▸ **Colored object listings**
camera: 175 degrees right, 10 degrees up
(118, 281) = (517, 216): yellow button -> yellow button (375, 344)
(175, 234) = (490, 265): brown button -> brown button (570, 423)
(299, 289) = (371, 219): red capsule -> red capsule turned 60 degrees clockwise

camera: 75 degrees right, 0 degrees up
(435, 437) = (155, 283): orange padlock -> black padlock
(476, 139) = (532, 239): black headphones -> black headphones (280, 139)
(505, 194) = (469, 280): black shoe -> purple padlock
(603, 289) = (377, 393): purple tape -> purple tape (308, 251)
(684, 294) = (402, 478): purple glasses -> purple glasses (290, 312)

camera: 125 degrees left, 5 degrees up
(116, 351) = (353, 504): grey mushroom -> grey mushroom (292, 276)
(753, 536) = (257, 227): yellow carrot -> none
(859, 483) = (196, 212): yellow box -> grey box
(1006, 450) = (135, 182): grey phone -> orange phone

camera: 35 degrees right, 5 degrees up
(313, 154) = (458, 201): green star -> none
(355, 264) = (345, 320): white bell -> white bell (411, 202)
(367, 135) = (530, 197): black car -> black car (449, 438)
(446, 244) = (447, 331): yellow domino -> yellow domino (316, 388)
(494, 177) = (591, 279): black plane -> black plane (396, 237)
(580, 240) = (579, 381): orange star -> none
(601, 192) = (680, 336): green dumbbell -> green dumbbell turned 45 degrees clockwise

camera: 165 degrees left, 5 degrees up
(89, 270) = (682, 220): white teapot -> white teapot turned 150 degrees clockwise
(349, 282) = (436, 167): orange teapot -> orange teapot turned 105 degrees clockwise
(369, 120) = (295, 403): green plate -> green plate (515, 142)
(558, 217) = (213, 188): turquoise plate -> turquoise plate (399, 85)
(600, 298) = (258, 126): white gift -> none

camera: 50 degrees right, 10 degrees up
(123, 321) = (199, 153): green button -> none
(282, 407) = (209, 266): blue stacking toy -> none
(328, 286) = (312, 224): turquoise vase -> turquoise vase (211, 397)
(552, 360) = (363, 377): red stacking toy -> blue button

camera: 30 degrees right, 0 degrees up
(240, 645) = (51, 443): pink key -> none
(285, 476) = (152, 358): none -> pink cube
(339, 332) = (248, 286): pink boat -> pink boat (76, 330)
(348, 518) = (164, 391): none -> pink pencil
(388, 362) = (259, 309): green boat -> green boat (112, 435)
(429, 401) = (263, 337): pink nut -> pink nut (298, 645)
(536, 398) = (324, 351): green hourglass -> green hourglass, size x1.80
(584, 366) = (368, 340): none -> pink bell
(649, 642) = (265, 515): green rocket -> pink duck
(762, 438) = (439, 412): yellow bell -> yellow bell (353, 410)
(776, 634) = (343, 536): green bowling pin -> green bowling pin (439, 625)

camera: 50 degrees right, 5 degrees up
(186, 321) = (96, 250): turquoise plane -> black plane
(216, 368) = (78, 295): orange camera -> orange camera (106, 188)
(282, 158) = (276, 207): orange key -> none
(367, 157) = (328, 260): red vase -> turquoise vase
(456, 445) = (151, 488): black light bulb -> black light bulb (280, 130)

▸ **Requirement**
Take the entries and print them exactly. Keep every line.

▸ **Answer section**
camera: 175 degrees right, 10 degrees up
(118, 281) = (517, 216): yellow button -> yellow button (375, 344)
(175, 234) = (490, 265): brown button -> brown button (570, 423)
(299, 289) = (371, 219): red capsule -> red capsule turned 60 degrees clockwise

camera: 75 degrees right, 0 degrees up
(435, 437) = (155, 283): orange padlock -> black padlock
(476, 139) = (532, 239): black headphones -> black headphones (280, 139)
(505, 194) = (469, 280): black shoe -> purple padlock
(603, 289) = (377, 393): purple tape -> purple tape (308, 251)
(684, 294) = (402, 478): purple glasses -> purple glasses (290, 312)

camera: 125 degrees left, 5 degrees up
(116, 351) = (353, 504): grey mushroom -> grey mushroom (292, 276)
(753, 536) = (257, 227): yellow carrot -> none
(859, 483) = (196, 212): yellow box -> grey box
(1006, 450) = (135, 182): grey phone -> orange phone

camera: 35 degrees right, 5 degrees up
(313, 154) = (458, 201): green star -> none
(355, 264) = (345, 320): white bell -> white bell (411, 202)
(367, 135) = (530, 197): black car -> black car (449, 438)
(446, 244) = (447, 331): yellow domino -> yellow domino (316, 388)
(494, 177) = (591, 279): black plane -> black plane (396, 237)
(580, 240) = (579, 381): orange star -> none
(601, 192) = (680, 336): green dumbbell -> green dumbbell turned 45 degrees clockwise

camera: 165 degrees left, 5 degrees up
(89, 270) = (682, 220): white teapot -> white teapot turned 150 degrees clockwise
(349, 282) = (436, 167): orange teapot -> orange teapot turned 105 degrees clockwise
(369, 120) = (295, 403): green plate -> green plate (515, 142)
(558, 217) = (213, 188): turquoise plate -> turquoise plate (399, 85)
(600, 298) = (258, 126): white gift -> none

camera: 50 degrees right, 10 degrees up
(123, 321) = (199, 153): green button -> none
(282, 407) = (209, 266): blue stacking toy -> none
(328, 286) = (312, 224): turquoise vase -> turquoise vase (211, 397)
(552, 360) = (363, 377): red stacking toy -> blue button

camera: 30 degrees right, 0 degrees up
(240, 645) = (51, 443): pink key -> none
(285, 476) = (152, 358): none -> pink cube
(339, 332) = (248, 286): pink boat -> pink boat (76, 330)
(348, 518) = (164, 391): none -> pink pencil
(388, 362) = (259, 309): green boat -> green boat (112, 435)
(429, 401) = (263, 337): pink nut -> pink nut (298, 645)
(536, 398) = (324, 351): green hourglass -> green hourglass, size x1.80
(584, 366) = (368, 340): none -> pink bell
(649, 642) = (265, 515): green rocket -> pink duck
(762, 438) = (439, 412): yellow bell -> yellow bell (353, 410)
(776, 634) = (343, 536): green bowling pin -> green bowling pin (439, 625)

camera: 50 degrees right, 5 degrees up
(186, 321) = (96, 250): turquoise plane -> black plane
(216, 368) = (78, 295): orange camera -> orange camera (106, 188)
(282, 158) = (276, 207): orange key -> none
(367, 157) = (328, 260): red vase -> turquoise vase
(456, 445) = (151, 488): black light bulb -> black light bulb (280, 130)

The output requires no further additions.